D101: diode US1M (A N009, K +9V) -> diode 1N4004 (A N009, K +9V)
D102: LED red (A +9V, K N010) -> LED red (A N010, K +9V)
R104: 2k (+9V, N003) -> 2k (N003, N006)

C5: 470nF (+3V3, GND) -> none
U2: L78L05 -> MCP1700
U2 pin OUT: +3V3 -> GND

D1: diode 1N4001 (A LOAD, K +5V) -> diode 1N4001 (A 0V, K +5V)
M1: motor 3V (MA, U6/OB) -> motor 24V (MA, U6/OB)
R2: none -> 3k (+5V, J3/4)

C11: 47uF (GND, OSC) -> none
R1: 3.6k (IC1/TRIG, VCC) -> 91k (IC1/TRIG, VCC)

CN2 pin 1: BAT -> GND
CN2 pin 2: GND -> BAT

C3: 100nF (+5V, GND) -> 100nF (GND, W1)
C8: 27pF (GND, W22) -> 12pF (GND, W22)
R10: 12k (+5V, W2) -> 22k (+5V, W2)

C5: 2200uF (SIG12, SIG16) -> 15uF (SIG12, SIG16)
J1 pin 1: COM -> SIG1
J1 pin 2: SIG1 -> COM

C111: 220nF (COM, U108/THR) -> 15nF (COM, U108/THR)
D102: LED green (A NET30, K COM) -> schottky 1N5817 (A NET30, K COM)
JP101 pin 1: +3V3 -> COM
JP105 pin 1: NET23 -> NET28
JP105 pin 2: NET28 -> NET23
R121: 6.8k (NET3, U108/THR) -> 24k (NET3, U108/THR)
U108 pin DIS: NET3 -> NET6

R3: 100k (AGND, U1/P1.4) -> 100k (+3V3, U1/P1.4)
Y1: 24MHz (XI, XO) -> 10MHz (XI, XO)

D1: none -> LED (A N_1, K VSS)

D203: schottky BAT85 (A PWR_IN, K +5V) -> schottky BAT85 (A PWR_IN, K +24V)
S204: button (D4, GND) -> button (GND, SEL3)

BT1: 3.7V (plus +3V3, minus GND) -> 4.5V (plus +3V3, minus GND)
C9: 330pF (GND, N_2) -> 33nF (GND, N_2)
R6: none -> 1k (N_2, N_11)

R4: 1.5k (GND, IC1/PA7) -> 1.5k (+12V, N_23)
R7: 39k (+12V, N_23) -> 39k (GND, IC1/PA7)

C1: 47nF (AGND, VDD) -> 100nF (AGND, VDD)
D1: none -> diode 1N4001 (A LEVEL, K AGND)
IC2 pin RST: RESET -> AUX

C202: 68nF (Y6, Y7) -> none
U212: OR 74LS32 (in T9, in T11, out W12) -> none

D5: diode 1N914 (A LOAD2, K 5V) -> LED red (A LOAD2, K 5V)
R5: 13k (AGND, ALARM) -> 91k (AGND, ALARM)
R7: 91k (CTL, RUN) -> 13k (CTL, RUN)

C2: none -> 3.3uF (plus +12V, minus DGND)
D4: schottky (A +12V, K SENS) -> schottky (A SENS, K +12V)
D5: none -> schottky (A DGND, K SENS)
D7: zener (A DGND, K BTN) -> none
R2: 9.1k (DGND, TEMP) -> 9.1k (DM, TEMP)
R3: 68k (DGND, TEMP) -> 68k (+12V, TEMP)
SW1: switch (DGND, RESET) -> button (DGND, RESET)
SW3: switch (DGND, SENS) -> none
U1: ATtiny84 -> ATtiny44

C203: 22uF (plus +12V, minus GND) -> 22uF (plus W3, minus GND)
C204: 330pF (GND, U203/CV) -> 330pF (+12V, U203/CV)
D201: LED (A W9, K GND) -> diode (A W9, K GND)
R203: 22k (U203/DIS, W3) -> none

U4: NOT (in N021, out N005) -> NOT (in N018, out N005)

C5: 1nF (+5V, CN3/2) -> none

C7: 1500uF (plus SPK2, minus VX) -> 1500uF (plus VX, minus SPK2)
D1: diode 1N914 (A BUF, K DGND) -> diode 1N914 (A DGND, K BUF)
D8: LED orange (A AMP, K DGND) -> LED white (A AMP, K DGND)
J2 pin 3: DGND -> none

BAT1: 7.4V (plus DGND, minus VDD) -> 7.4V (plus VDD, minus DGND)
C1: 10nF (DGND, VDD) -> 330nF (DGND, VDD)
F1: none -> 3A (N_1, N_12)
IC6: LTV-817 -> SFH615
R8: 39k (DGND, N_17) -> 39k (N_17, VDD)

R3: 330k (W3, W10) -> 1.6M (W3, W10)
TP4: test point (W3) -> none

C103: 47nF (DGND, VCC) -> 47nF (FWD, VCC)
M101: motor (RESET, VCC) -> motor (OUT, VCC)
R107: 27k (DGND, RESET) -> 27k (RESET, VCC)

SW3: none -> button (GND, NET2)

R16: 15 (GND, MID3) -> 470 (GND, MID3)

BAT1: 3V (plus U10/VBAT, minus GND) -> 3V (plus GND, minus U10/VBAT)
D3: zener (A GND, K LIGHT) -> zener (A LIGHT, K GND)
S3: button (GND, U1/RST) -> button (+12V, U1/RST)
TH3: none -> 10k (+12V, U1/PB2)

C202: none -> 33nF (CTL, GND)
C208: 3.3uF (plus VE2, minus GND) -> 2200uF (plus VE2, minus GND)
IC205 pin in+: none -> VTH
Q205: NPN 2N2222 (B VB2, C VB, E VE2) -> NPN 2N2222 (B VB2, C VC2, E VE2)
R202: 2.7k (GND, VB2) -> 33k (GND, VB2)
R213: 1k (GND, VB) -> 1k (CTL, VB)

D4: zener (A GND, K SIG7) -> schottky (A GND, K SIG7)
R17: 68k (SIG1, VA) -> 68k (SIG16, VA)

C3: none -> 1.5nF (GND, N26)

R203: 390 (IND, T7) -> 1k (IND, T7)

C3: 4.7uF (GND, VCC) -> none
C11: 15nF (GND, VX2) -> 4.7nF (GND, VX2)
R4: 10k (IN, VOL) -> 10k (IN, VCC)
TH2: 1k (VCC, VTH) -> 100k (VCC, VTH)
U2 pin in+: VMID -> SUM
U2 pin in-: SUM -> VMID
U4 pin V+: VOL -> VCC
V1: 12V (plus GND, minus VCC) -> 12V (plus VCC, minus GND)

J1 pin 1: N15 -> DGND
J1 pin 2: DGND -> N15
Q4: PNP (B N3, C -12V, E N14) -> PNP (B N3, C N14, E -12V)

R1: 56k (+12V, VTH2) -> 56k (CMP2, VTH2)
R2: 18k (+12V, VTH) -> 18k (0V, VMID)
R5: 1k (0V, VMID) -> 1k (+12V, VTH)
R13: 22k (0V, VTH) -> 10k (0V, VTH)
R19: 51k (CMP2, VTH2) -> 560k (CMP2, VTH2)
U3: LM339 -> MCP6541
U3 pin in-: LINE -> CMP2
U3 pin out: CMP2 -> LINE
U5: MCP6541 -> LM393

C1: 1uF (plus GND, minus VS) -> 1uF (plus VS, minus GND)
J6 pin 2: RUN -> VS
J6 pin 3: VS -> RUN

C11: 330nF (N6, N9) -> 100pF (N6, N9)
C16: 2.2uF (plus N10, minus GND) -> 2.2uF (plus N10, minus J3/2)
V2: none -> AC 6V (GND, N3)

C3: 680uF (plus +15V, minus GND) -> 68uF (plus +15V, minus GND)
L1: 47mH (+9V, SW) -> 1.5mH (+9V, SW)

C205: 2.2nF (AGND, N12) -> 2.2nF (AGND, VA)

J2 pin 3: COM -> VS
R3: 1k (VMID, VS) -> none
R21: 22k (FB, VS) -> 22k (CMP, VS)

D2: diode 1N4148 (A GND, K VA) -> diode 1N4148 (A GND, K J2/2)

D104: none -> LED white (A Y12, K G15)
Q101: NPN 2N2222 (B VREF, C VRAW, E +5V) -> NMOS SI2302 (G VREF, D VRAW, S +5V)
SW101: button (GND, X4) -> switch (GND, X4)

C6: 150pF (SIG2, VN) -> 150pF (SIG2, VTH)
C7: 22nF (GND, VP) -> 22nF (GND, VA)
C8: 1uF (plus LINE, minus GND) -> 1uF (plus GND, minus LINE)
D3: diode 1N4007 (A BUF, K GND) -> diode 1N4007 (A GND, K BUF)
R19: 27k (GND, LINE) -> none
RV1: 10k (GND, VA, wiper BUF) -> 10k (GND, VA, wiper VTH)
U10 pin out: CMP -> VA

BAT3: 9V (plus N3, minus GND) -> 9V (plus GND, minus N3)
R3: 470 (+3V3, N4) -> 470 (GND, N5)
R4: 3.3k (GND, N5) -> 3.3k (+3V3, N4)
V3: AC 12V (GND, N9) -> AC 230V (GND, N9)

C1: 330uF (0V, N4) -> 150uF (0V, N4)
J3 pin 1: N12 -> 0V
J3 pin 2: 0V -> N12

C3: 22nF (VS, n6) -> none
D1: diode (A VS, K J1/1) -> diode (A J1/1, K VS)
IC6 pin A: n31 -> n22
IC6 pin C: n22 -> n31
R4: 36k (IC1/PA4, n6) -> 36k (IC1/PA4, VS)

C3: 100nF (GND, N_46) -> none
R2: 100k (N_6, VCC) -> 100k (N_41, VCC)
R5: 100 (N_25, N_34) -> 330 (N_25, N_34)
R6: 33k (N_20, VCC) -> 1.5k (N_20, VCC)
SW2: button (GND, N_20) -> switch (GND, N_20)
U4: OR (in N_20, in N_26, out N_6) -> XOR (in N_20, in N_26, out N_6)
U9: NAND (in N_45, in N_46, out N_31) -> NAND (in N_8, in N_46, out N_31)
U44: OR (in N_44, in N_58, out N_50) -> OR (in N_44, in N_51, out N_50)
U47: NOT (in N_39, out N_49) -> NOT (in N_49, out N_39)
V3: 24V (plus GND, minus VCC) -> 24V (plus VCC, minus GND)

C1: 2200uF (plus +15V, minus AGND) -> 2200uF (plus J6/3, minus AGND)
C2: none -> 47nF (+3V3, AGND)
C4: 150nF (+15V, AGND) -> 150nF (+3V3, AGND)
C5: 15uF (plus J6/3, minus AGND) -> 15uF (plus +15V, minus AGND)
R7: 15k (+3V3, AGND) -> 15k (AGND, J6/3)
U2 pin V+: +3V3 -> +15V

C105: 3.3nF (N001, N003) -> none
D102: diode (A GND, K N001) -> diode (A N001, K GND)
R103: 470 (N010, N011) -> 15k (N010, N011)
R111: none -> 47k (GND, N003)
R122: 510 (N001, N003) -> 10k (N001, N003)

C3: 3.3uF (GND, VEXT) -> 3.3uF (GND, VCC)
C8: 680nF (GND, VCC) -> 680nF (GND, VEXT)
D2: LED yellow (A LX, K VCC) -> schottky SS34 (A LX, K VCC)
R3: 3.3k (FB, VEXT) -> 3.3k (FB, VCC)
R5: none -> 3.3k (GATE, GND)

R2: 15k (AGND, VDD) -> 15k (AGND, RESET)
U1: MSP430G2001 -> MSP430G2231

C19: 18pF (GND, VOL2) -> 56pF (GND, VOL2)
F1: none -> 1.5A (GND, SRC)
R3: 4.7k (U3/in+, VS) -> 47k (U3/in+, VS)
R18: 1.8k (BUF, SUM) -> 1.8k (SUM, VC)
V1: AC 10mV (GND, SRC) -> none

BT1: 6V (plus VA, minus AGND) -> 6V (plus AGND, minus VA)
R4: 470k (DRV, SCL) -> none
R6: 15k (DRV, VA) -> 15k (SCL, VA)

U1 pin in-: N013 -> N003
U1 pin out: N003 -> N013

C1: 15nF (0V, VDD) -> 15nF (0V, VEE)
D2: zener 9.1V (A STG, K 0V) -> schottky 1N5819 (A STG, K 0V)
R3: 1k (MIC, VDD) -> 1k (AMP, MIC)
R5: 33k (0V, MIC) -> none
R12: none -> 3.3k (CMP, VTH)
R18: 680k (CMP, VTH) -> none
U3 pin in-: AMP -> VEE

:: EXERCISE REQUIREMENTS ::
For the material above, reproduce exactly the lines from the line with "U5: MCP6541 -> LM393" to the line with "C8: 1uF (plus", inclusive, and exclude all others.

:: OUTPUT ::
U5: MCP6541 -> LM393

C1: 1uF (plus GND, minus VS) -> 1uF (plus VS, minus GND)
J6 pin 2: RUN -> VS
J6 pin 3: VS -> RUN

C11: 330nF (N6, N9) -> 100pF (N6, N9)
C16: 2.2uF (plus N10, minus GND) -> 2.2uF (plus N10, minus J3/2)
V2: none -> AC 6V (GND, N3)

C3: 680uF (plus +15V, minus GND) -> 68uF (plus +15V, minus GND)
L1: 47mH (+9V, SW) -> 1.5mH (+9V, SW)

C205: 2.2nF (AGND, N12) -> 2.2nF (AGND, VA)

J2 pin 3: COM -> VS
R3: 1k (VMID, VS) -> none
R21: 22k (FB, VS) -> 22k (CMP, VS)

D2: diode 1N4148 (A GND, K VA) -> diode 1N4148 (A GND, K J2/2)

D104: none -> LED white (A Y12, K G15)
Q101: NPN 2N2222 (B VREF, C VRAW, E +5V) -> NMOS SI2302 (G VREF, D VRAW, S +5V)
SW101: button (GND, X4) -> switch (GND, X4)

C6: 150pF (SIG2, VN) -> 150pF (SIG2, VTH)
C7: 22nF (GND, VP) -> 22nF (GND, VA)
C8: 1uF (plus LINE, minus GND) -> 1uF (plus GND, minus LINE)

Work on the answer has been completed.